Input records
-------------------------

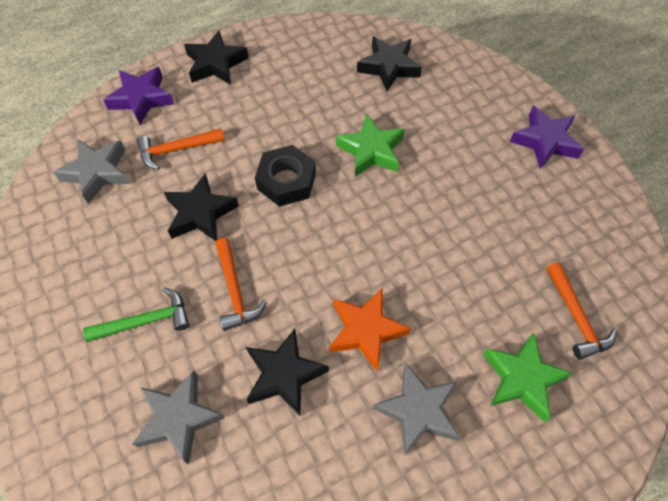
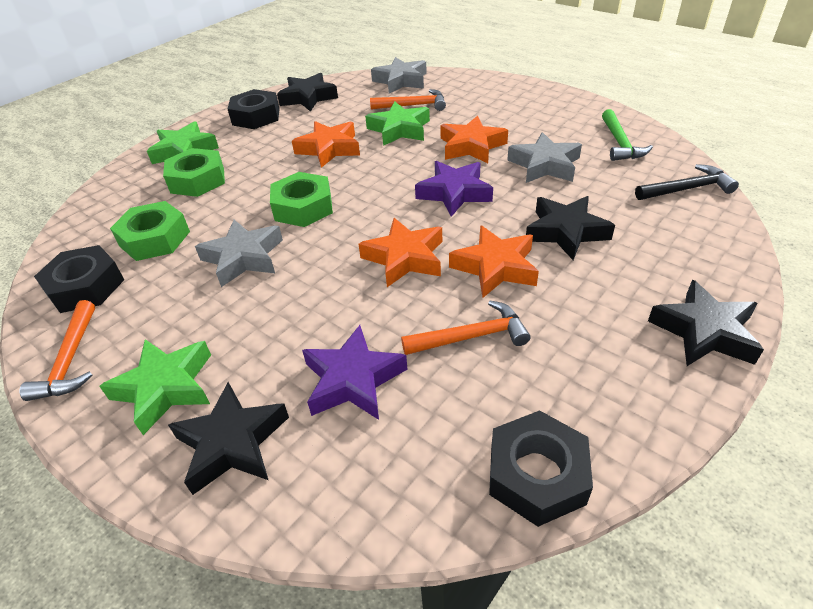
black hammer: 0 -> 1
black nut: 1 -> 3
green nut: 0 -> 3
green star: 2 -> 3
orange star: 1 -> 4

-------------------------

The task
Everything in the entries except the pictures must be duplicated exactly.

Response below
black hammer: 0 -> 1
black nut: 1 -> 3
green nut: 0 -> 3
green star: 2 -> 3
orange star: 1 -> 4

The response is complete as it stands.